WHAT THE TASK ASKS: How do the lines read from the one holding "purple brick B7:C7" through the last line of the listing? Set them down exactly, pictures omitted.

DATA RECORDS:
######
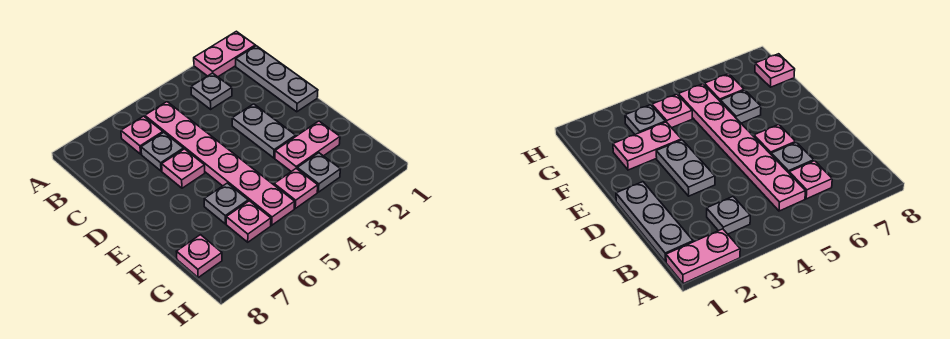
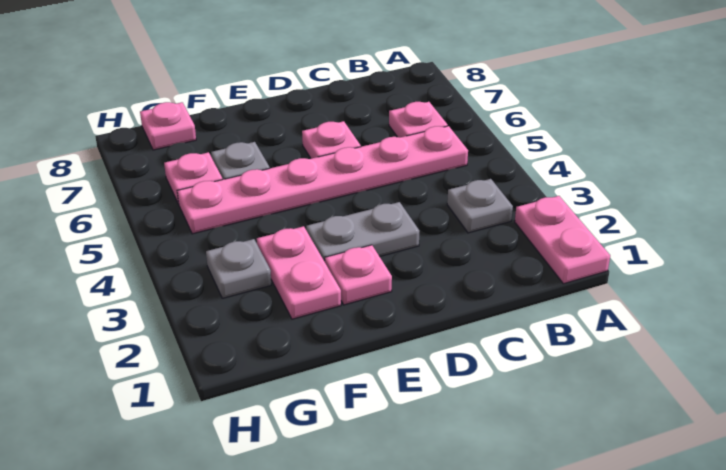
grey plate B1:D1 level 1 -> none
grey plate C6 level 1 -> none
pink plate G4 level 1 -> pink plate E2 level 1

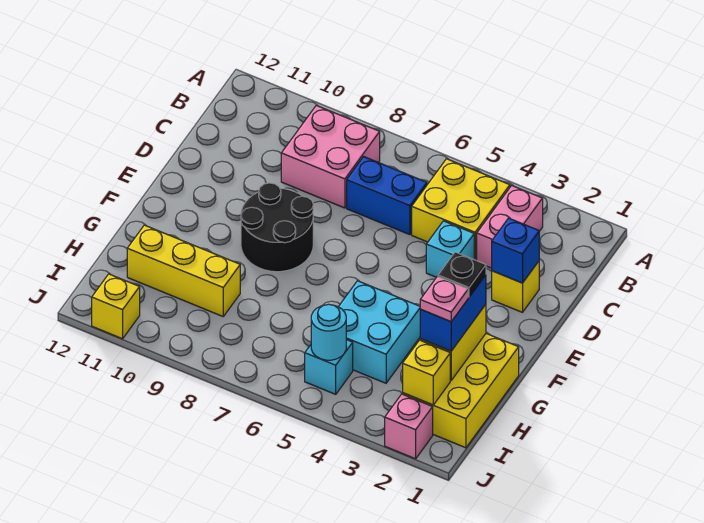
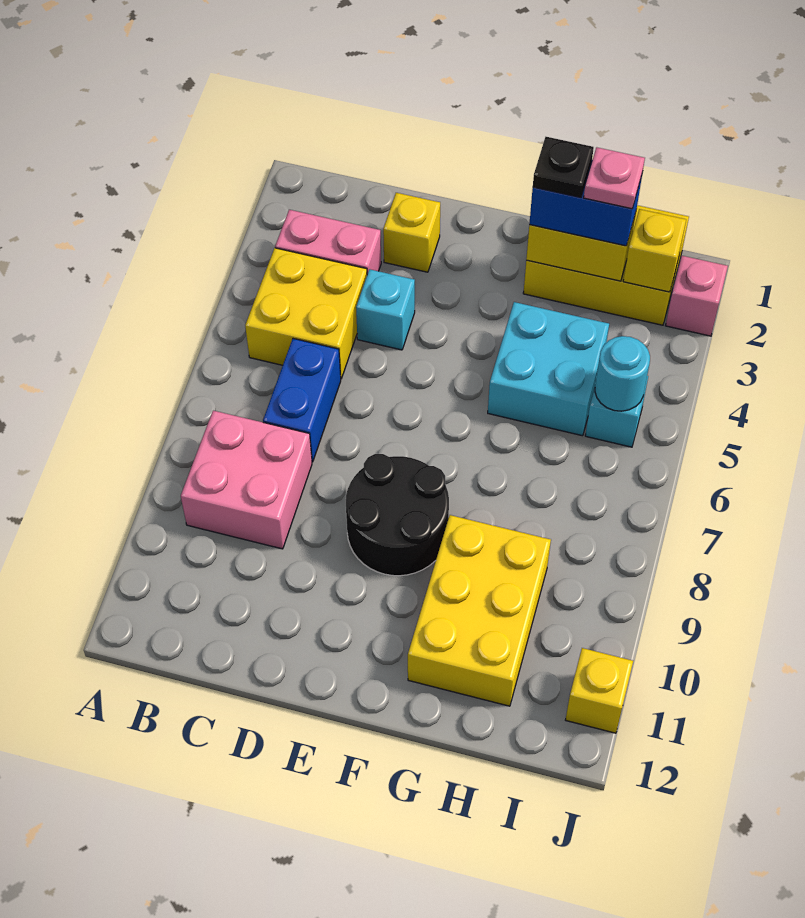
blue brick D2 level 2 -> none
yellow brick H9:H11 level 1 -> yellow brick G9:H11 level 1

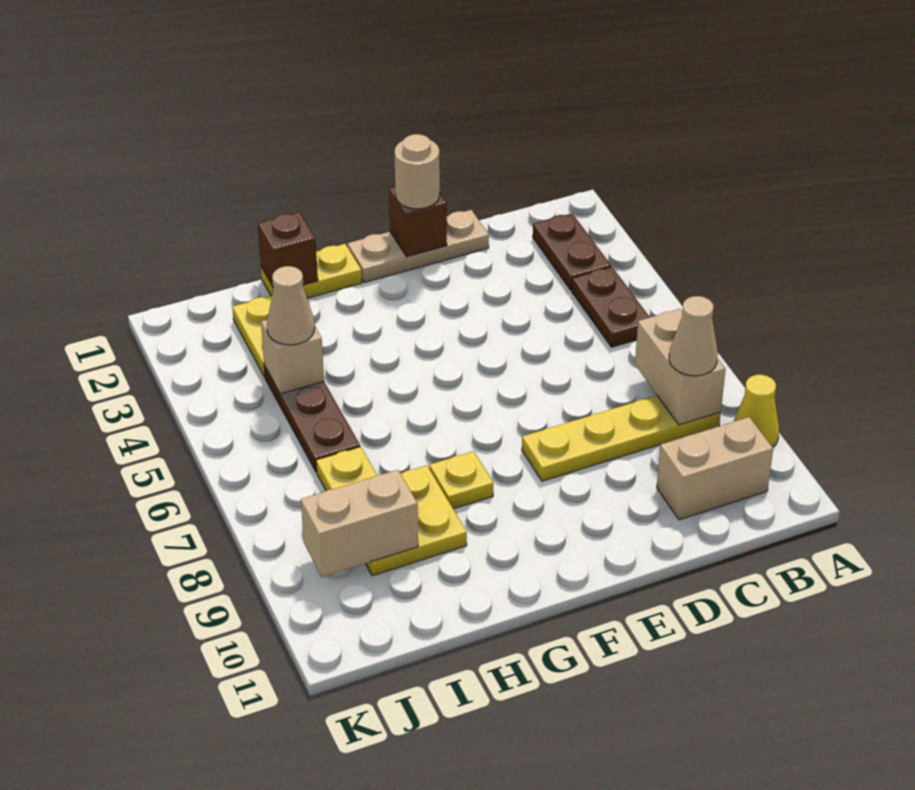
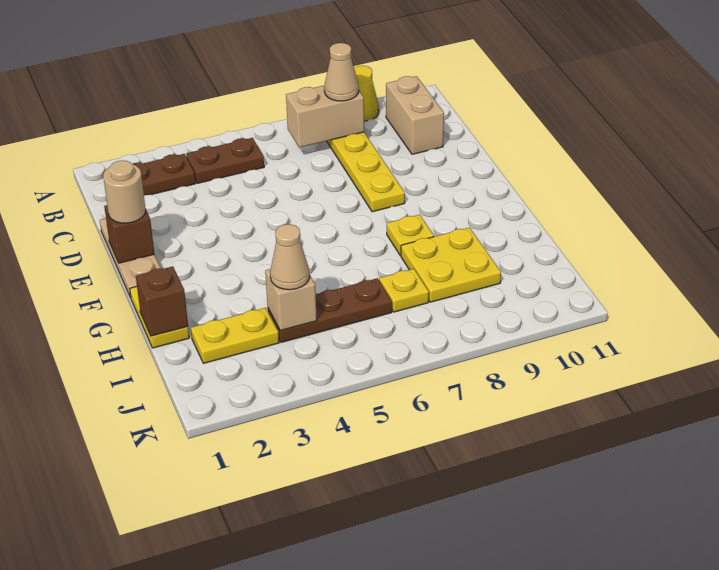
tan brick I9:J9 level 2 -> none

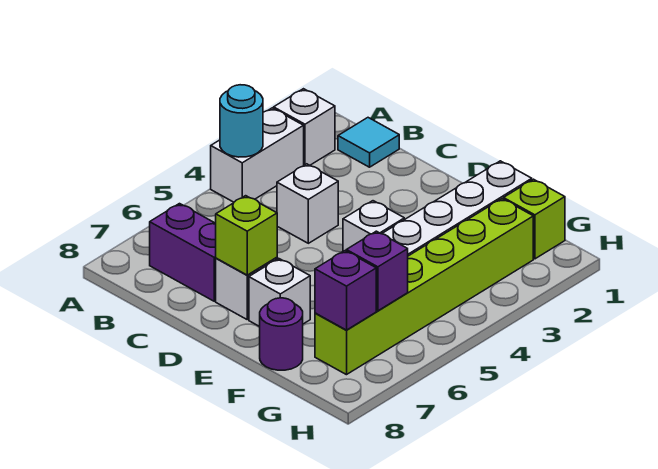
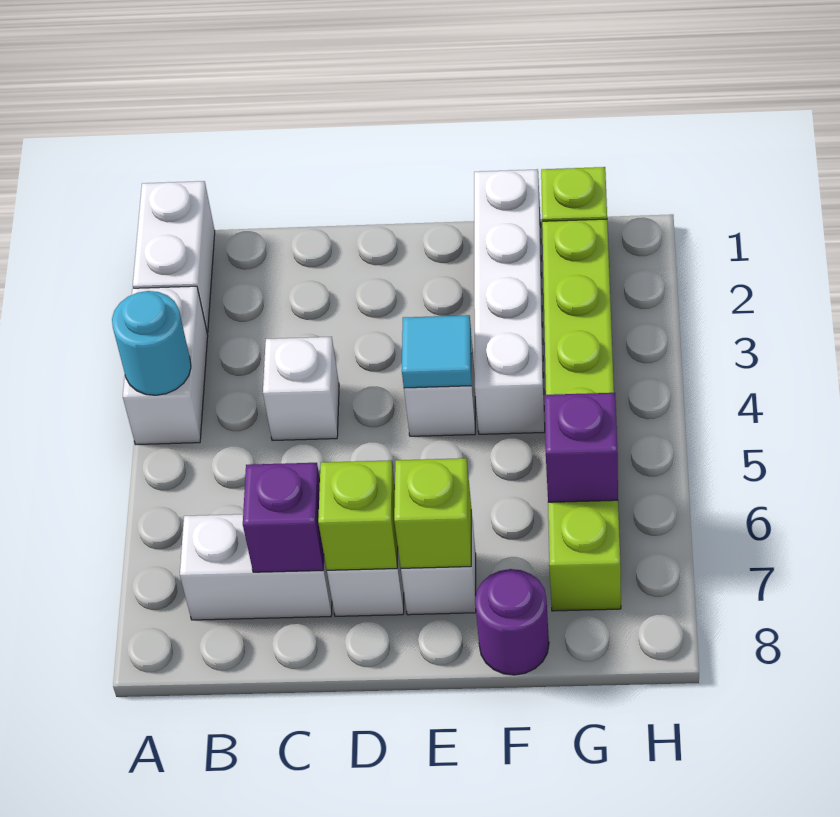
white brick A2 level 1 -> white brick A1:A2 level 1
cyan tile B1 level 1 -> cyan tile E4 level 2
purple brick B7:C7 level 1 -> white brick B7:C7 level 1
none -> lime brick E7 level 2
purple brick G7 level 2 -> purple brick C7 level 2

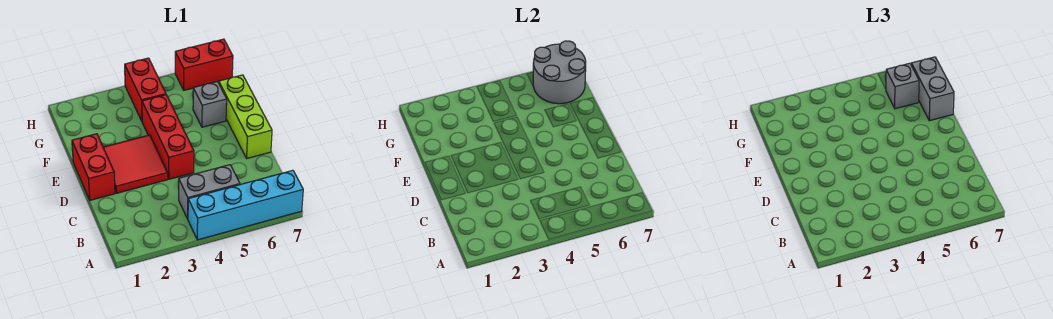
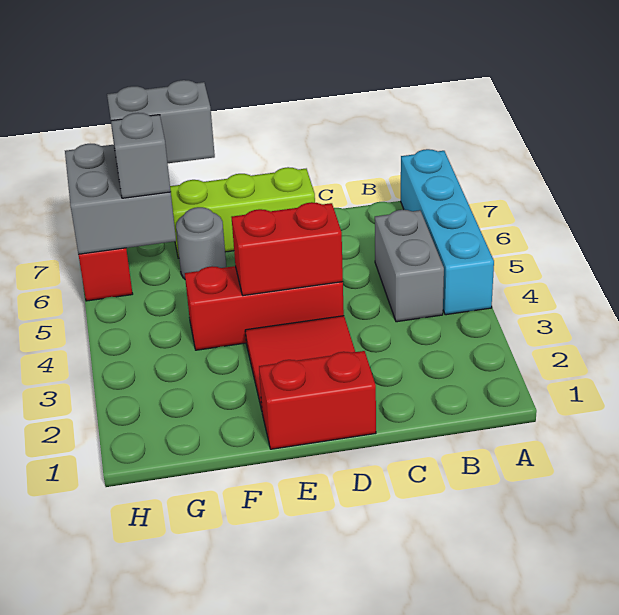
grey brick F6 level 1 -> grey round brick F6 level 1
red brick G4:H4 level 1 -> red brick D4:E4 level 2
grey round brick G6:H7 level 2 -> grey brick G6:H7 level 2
######
OUTPUT:
purple brick B7:C7 level 1 -> white brick B7:C7 level 1
none -> lime brick E7 level 2
purple brick G7 level 2 -> purple brick C7 level 2

grey brick F6 level 1 -> grey round brick F6 level 1
red brick G4:H4 level 1 -> red brick D4:E4 level 2
grey round brick G6:H7 level 2 -> grey brick G6:H7 level 2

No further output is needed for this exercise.